▸ **THE DATA**
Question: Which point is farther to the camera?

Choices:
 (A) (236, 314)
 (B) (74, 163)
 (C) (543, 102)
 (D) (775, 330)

▸ **WHAT TO WORK ON**
Render the listing above as a Markdown table with the columns "Row" and "Entry." Number each nonblank line in order and omit the blank lines.

▸ **FINAL ANSWER**
| Row | Entry |
|---|---|
| 1 | Question: Which point is farther to the camera? |
| 2 | Choices: |
| 3 |  (A) (236, 314) |
| 4 |  (B) (74, 163) |
| 5 |  (C) (543, 102) |
| 6 |  (D) (775, 330) |